What the exercise asks: Set the data down once more, in full and exactly.

#### Source data

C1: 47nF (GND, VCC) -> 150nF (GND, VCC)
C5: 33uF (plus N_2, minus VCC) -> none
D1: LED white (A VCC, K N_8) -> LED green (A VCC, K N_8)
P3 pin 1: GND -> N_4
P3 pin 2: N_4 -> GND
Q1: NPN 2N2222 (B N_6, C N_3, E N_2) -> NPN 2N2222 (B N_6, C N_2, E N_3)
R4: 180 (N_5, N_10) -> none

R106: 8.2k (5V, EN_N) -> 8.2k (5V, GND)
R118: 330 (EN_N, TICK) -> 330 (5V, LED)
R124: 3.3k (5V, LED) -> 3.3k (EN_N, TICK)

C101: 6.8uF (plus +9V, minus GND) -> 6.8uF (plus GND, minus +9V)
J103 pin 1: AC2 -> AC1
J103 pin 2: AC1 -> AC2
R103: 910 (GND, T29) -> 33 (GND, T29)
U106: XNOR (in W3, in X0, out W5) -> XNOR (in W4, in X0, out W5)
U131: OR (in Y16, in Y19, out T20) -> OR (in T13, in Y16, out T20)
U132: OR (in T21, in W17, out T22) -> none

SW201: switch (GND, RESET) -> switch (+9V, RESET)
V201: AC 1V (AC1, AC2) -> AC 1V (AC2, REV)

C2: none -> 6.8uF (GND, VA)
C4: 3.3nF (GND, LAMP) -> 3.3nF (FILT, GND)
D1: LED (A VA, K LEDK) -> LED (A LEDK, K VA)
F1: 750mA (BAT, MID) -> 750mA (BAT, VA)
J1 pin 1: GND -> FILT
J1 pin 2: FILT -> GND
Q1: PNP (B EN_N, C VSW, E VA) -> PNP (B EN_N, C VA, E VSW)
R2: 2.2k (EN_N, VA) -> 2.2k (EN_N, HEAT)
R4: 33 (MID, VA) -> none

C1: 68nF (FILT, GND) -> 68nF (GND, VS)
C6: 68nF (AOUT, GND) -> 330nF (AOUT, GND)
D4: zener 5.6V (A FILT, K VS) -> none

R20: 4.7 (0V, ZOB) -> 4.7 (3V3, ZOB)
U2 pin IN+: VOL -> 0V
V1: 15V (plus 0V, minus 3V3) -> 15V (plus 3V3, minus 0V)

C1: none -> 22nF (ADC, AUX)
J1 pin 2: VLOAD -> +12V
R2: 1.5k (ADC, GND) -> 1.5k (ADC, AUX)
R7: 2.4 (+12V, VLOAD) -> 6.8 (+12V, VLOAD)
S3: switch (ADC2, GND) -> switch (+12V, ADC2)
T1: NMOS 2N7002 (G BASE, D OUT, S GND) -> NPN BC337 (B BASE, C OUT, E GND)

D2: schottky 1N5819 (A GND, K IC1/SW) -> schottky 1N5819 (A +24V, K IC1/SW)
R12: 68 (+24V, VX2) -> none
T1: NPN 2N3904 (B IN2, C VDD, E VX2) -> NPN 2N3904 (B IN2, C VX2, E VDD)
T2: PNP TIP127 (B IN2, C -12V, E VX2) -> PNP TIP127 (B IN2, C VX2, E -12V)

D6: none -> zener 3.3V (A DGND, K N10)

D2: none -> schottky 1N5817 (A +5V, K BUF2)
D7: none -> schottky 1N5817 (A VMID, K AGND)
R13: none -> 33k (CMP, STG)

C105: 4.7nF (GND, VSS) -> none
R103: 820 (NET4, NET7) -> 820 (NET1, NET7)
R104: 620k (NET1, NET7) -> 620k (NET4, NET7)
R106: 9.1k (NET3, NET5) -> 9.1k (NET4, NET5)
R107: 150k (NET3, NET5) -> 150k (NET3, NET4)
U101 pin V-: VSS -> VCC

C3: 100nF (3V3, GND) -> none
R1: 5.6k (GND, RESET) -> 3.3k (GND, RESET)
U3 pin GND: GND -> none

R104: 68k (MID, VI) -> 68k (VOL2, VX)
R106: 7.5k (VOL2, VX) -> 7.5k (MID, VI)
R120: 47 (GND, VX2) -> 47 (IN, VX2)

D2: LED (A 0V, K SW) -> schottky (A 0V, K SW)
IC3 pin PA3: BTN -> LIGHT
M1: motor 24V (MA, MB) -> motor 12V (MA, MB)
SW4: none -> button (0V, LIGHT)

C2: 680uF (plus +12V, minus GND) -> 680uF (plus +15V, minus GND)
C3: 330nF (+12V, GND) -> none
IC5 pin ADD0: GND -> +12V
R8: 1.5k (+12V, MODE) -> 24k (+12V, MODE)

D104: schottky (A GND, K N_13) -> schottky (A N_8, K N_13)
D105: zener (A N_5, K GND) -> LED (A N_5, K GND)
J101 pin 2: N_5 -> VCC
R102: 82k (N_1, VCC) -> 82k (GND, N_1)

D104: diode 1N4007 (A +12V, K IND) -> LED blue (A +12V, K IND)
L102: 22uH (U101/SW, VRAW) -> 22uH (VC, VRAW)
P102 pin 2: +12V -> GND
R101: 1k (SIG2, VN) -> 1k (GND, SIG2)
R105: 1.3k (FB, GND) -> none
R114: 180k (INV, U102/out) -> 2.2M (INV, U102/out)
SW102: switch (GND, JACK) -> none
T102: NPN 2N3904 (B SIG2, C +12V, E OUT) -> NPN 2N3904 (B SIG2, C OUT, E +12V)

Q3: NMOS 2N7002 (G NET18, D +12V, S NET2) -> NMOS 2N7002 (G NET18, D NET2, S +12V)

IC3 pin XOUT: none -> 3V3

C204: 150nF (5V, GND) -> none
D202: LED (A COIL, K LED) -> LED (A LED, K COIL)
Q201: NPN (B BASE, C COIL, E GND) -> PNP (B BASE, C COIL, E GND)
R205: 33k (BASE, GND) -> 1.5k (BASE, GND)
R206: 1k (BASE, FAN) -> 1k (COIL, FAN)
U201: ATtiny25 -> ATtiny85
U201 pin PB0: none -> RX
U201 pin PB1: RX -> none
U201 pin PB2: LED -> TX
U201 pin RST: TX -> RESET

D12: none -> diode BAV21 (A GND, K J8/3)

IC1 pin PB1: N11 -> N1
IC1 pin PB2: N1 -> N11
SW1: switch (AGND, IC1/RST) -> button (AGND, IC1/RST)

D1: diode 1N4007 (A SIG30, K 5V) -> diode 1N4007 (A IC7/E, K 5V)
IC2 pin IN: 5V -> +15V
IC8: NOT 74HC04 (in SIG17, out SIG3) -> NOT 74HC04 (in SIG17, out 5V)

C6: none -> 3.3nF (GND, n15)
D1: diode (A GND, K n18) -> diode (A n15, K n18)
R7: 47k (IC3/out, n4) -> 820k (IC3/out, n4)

########

Answer box:
C1: 47nF (GND, VCC) -> 150nF (GND, VCC)
C5: 33uF (plus N_2, minus VCC) -> none
D1: LED white (A VCC, K N_8) -> LED green (A VCC, K N_8)
P3 pin 1: GND -> N_4
P3 pin 2: N_4 -> GND
Q1: NPN 2N2222 (B N_6, C N_3, E N_2) -> NPN 2N2222 (B N_6, C N_2, E N_3)
R4: 180 (N_5, N_10) -> none

R106: 8.2k (5V, EN_N) -> 8.2k (5V, GND)
R118: 330 (EN_N, TICK) -> 330 (5V, LED)
R124: 3.3k (5V, LED) -> 3.3k (EN_N, TICK)

C101: 6.8uF (plus +9V, minus GND) -> 6.8uF (plus GND, minus +9V)
J103 pin 1: AC2 -> AC1
J103 pin 2: AC1 -> AC2
R103: 910 (GND, T29) -> 33 (GND, T29)
U106: XNOR (in W3, in X0, out W5) -> XNOR (in W4, in X0, out W5)
U131: OR (in Y16, in Y19, out T20) -> OR (in T13, in Y16, out T20)
U132: OR (in T21, in W17, out T22) -> none

SW201: switch (GND, RESET) -> switch (+9V, RESET)
V201: AC 1V (AC1, AC2) -> AC 1V (AC2, REV)

C2: none -> 6.8uF (GND, VA)
C4: 3.3nF (GND, LAMP) -> 3.3nF (FILT, GND)
D1: LED (A VA, K LEDK) -> LED (A LEDK, K VA)
F1: 750mA (BAT, MID) -> 750mA (BAT, VA)
J1 pin 1: GND -> FILT
J1 pin 2: FILT -> GND
Q1: PNP (B EN_N, C VSW, E VA) -> PNP (B EN_N, C VA, E VSW)
R2: 2.2k (EN_N, VA) -> 2.2k (EN_N, HEAT)
R4: 33 (MID, VA) -> none

C1: 68nF (FILT, GND) -> 68nF (GND, VS)
C6: 68nF (AOUT, GND) -> 330nF (AOUT, GND)
D4: zener 5.6V (A FILT, K VS) -> none

R20: 4.7 (0V, ZOB) -> 4.7 (3V3, ZOB)
U2 pin IN+: VOL -> 0V
V1: 15V (plus 0V, minus 3V3) -> 15V (plus 3V3, minus 0V)

C1: none -> 22nF (ADC, AUX)
J1 pin 2: VLOAD -> +12V
R2: 1.5k (ADC, GND) -> 1.5k (ADC, AUX)
R7: 2.4 (+12V, VLOAD) -> 6.8 (+12V, VLOAD)
S3: switch (ADC2, GND) -> switch (+12V, ADC2)
T1: NMOS 2N7002 (G BASE, D OUT, S GND) -> NPN BC337 (B BASE, C OUT, E GND)

D2: schottky 1N5819 (A GND, K IC1/SW) -> schottky 1N5819 (A +24V, K IC1/SW)
R12: 68 (+24V, VX2) -> none
T1: NPN 2N3904 (B IN2, C VDD, E VX2) -> NPN 2N3904 (B IN2, C VX2, E VDD)
T2: PNP TIP127 (B IN2, C -12V, E VX2) -> PNP TIP127 (B IN2, C VX2, E -12V)

D6: none -> zener 3.3V (A DGND, K N10)

D2: none -> schottky 1N5817 (A +5V, K BUF2)
D7: none -> schottky 1N5817 (A VMID, K AGND)
R13: none -> 33k (CMP, STG)

C105: 4.7nF (GND, VSS) -> none
R103: 820 (NET4, NET7) -> 820 (NET1, NET7)
R104: 620k (NET1, NET7) -> 620k (NET4, NET7)
R106: 9.1k (NET3, NET5) -> 9.1k (NET4, NET5)
R107: 150k (NET3, NET5) -> 150k (NET3, NET4)
U101 pin V-: VSS -> VCC

C3: 100nF (3V3, GND) -> none
R1: 5.6k (GND, RESET) -> 3.3k (GND, RESET)
U3 pin GND: GND -> none

R104: 68k (MID, VI) -> 68k (VOL2, VX)
R106: 7.5k (VOL2, VX) -> 7.5k (MID, VI)
R120: 47 (GND, VX2) -> 47 (IN, VX2)

D2: LED (A 0V, K SW) -> schottky (A 0V, K SW)
IC3 pin PA3: BTN -> LIGHT
M1: motor 24V (MA, MB) -> motor 12V (MA, MB)
SW4: none -> button (0V, LIGHT)

C2: 680uF (plus +12V, minus GND) -> 680uF (plus +15V, minus GND)
C3: 330nF (+12V, GND) -> none
IC5 pin ADD0: GND -> +12V
R8: 1.5k (+12V, MODE) -> 24k (+12V, MODE)

D104: schottky (A GND, K N_13) -> schottky (A N_8, K N_13)
D105: zener (A N_5, K GND) -> LED (A N_5, K GND)
J101 pin 2: N_5 -> VCC
R102: 82k (N_1, VCC) -> 82k (GND, N_1)

D104: diode 1N4007 (A +12V, K IND) -> LED blue (A +12V, K IND)
L102: 22uH (U101/SW, VRAW) -> 22uH (VC, VRAW)
P102 pin 2: +12V -> GND
R101: 1k (SIG2, VN) -> 1k (GND, SIG2)
R105: 1.3k (FB, GND) -> none
R114: 180k (INV, U102/out) -> 2.2M (INV, U102/out)
SW102: switch (GND, JACK) -> none
T102: NPN 2N3904 (B SIG2, C +12V, E OUT) -> NPN 2N3904 (B SIG2, C OUT, E +12V)

Q3: NMOS 2N7002 (G NET18, D +12V, S NET2) -> NMOS 2N7002 (G NET18, D NET2, S +12V)

IC3 pin XOUT: none -> 3V3

C204: 150nF (5V, GND) -> none
D202: LED (A COIL, K LED) -> LED (A LED, K COIL)
Q201: NPN (B BASE, C COIL, E GND) -> PNP (B BASE, C COIL, E GND)
R205: 33k (BASE, GND) -> 1.5k (BASE, GND)
R206: 1k (BASE, FAN) -> 1k (COIL, FAN)
U201: ATtiny25 -> ATtiny85
U201 pin PB0: none -> RX
U201 pin PB1: RX -> none
U201 pin PB2: LED -> TX
U201 pin RST: TX -> RESET

D12: none -> diode BAV21 (A GND, K J8/3)

IC1 pin PB1: N11 -> N1
IC1 pin PB2: N1 -> N11
SW1: switch (AGND, IC1/RST) -> button (AGND, IC1/RST)

D1: diode 1N4007 (A SIG30, K 5V) -> diode 1N4007 (A IC7/E, K 5V)
IC2 pin IN: 5V -> +15V
IC8: NOT 74HC04 (in SIG17, out SIG3) -> NOT 74HC04 (in SIG17, out 5V)

C6: none -> 3.3nF (GND, n15)
D1: diode (A GND, K n18) -> diode (A n15, K n18)
R7: 47k (IC3/out, n4) -> 820k (IC3/out, n4)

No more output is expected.